● **Recorded information**:
┌──

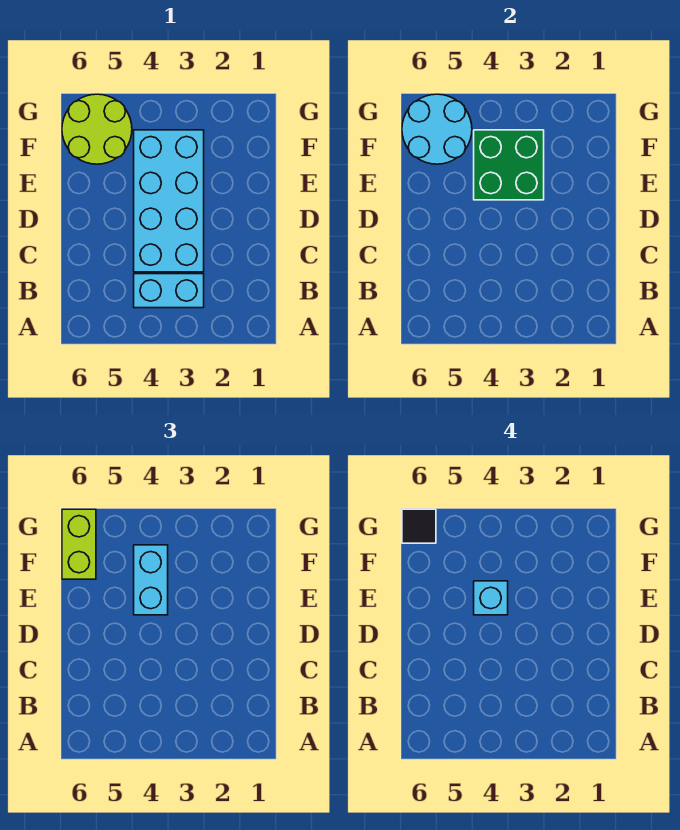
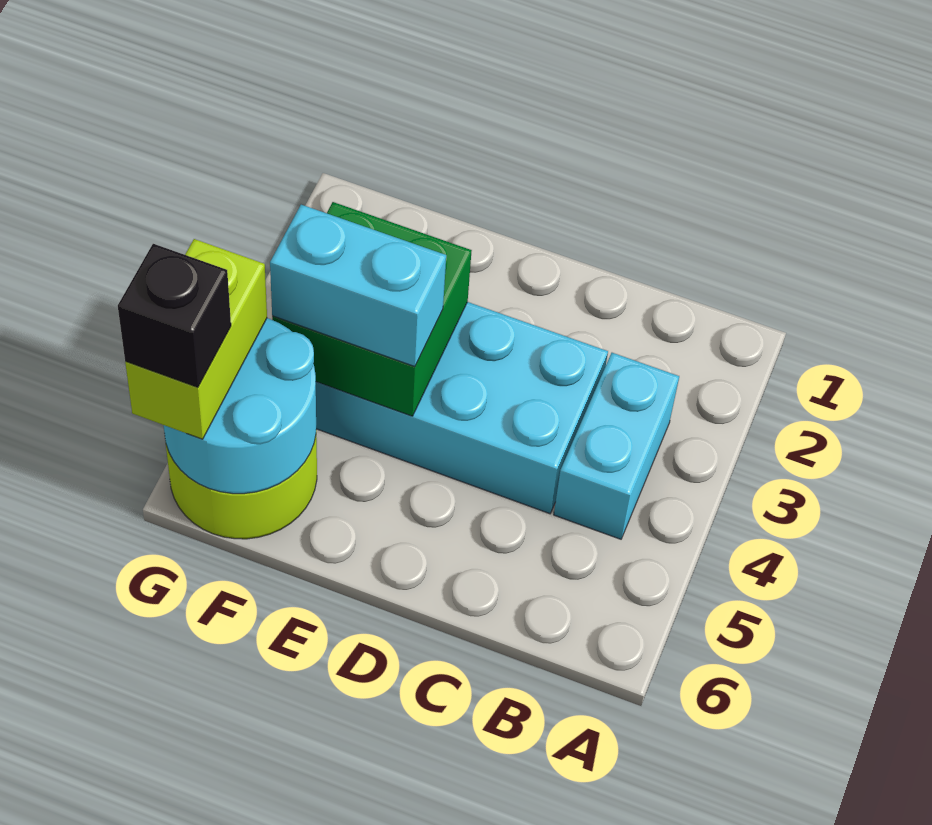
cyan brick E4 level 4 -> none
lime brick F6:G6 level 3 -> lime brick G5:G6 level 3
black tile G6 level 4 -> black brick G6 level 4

└──

● **Exercise objective**: Your task is to set down each line above verbatim while excluding the pictures.

● **Response to the task**:
cyan brick E4 level 4 -> none
lime brick F6:G6 level 3 -> lime brick G5:G6 level 3
black tile G6 level 4 -> black brick G6 level 4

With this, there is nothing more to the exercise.